**What you will do**
Return only the lines from the one containing "(202, 218) = (291, 447): black" to the end of the entries below, exactly as written, both ends included.

**Exercise material**
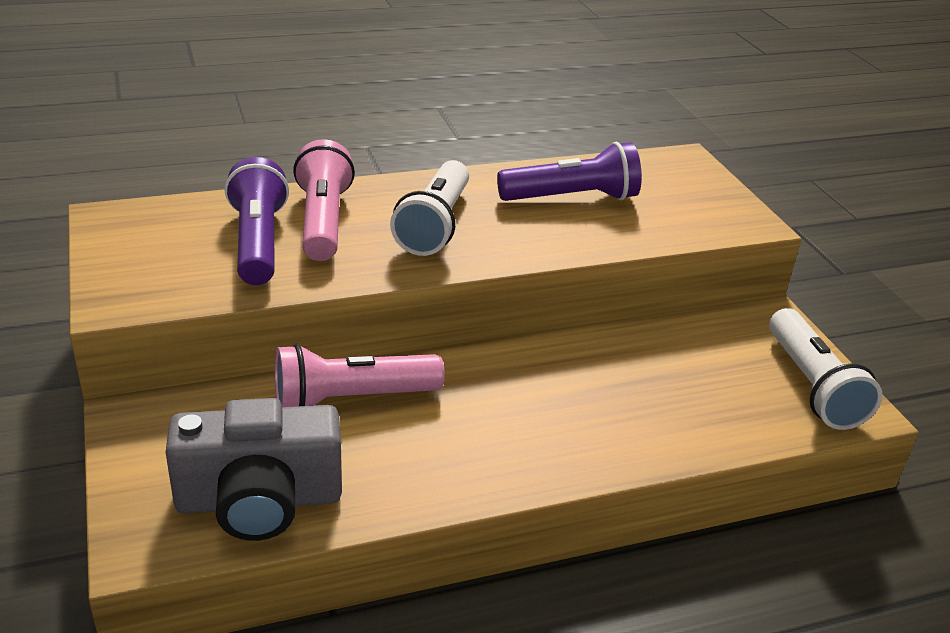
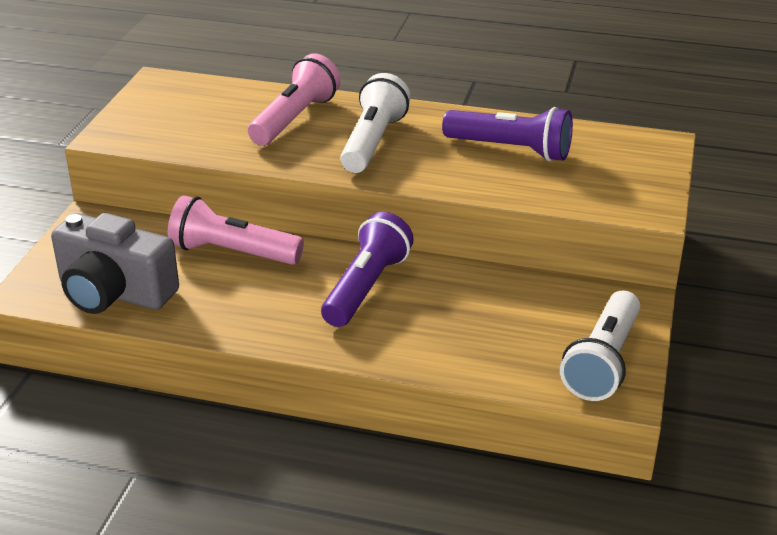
camera: 35 degrees right, 0 degrees up
(258, 242) = (235, 122): purple flashlight -> purple flashlight (366, 287)
(434, 225) = (373, 142): white flashlight -> white flashlight turned 150 degrees clockwise

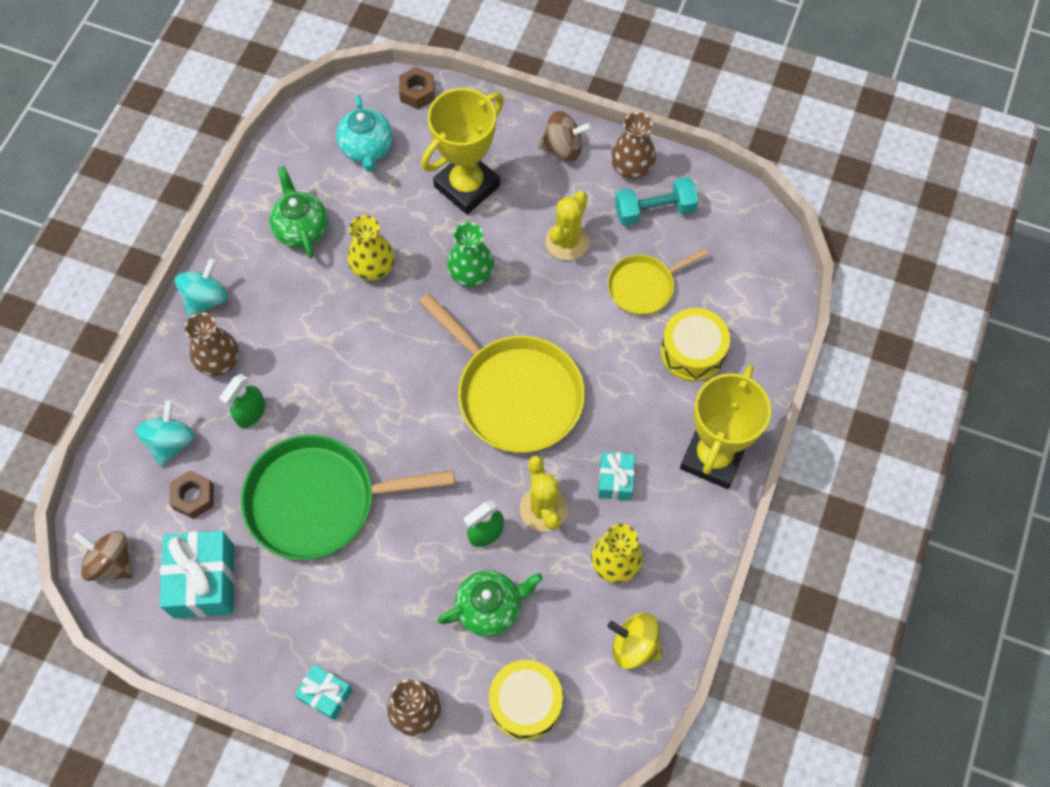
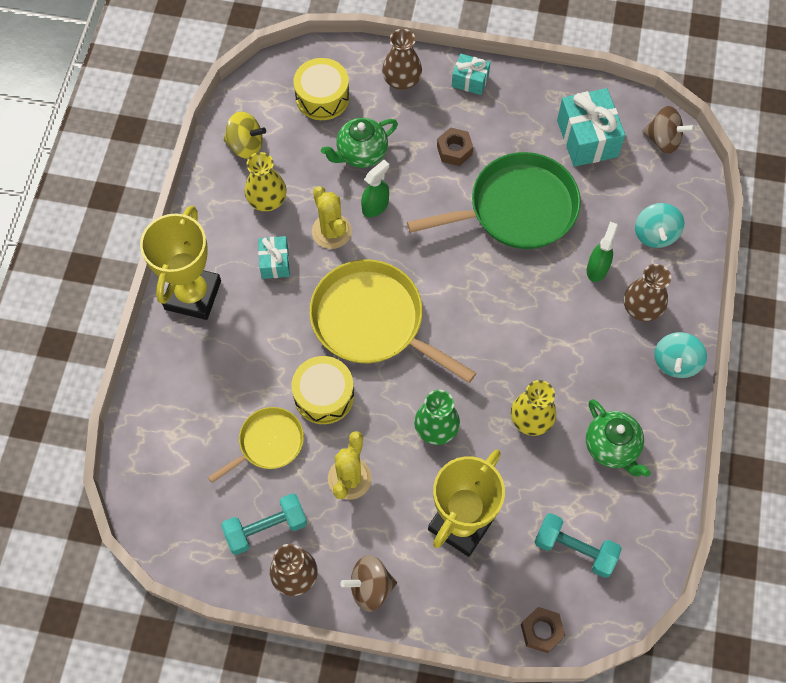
camera: 170 degrees right, 0 degrees up
(194, 497) = (619, 195): brown nut -> brown nut (454, 150)
(367, 149) = (574, 549): turquoise teapot -> turquoise dumbbell
(692, 352) = (217, 386): yellow drum -> yellow drum (324, 395)

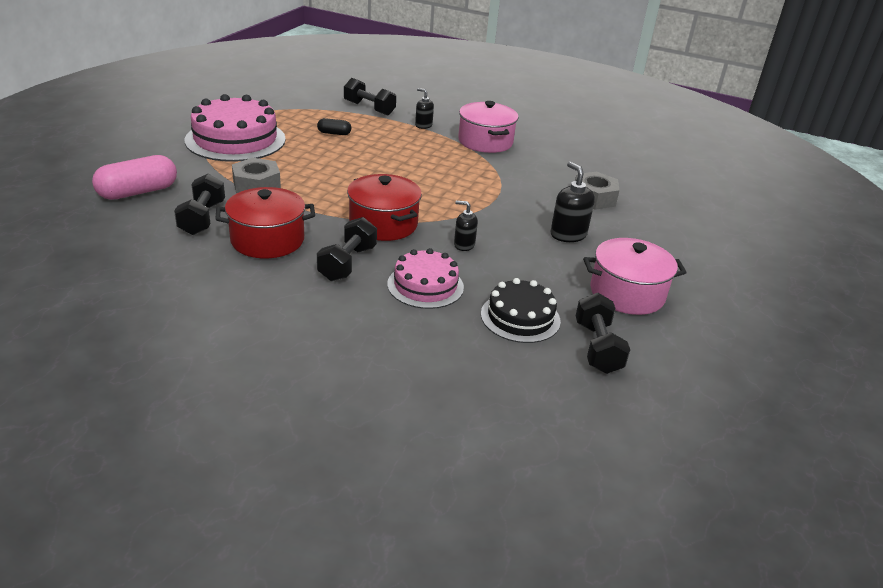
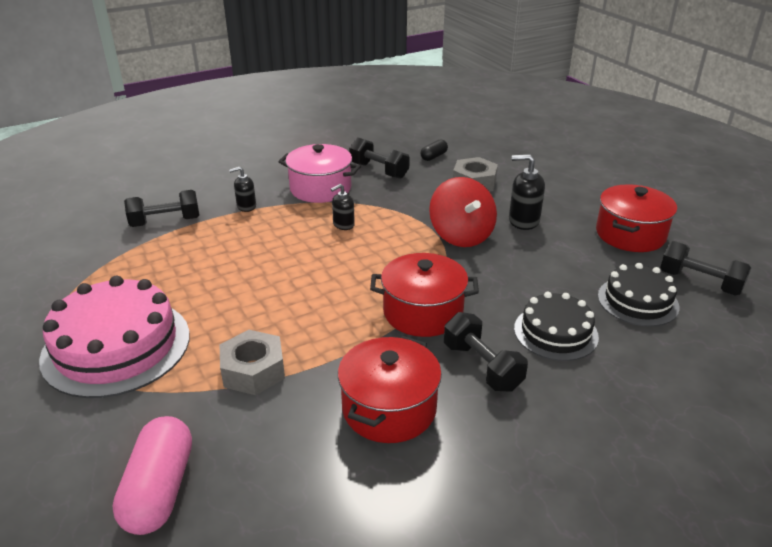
camera: 50 degrees left, 0 degrees up
(202, 218) = (291, 447): black dumbbell -> black dumbbell (379, 170)
(334, 133) = (194, 267): black capsule -> black capsule (434, 156)
(425, 285) = (555, 332): pink cake -> black cake
(464, 245) = (500, 280): black soap dispenser -> black soap dispenser (343, 225)
(504, 213) = (461, 235): none -> red spinning top
(627, 293) = (630, 234): pink pot -> red pot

**Response area**
(202, 218) = (291, 447): black dumbbell -> black dumbbell (379, 170)
(334, 133) = (194, 267): black capsule -> black capsule (434, 156)
(425, 285) = (555, 332): pink cake -> black cake
(464, 245) = (500, 280): black soap dispenser -> black soap dispenser (343, 225)
(504, 213) = (461, 235): none -> red spinning top
(627, 293) = (630, 234): pink pot -> red pot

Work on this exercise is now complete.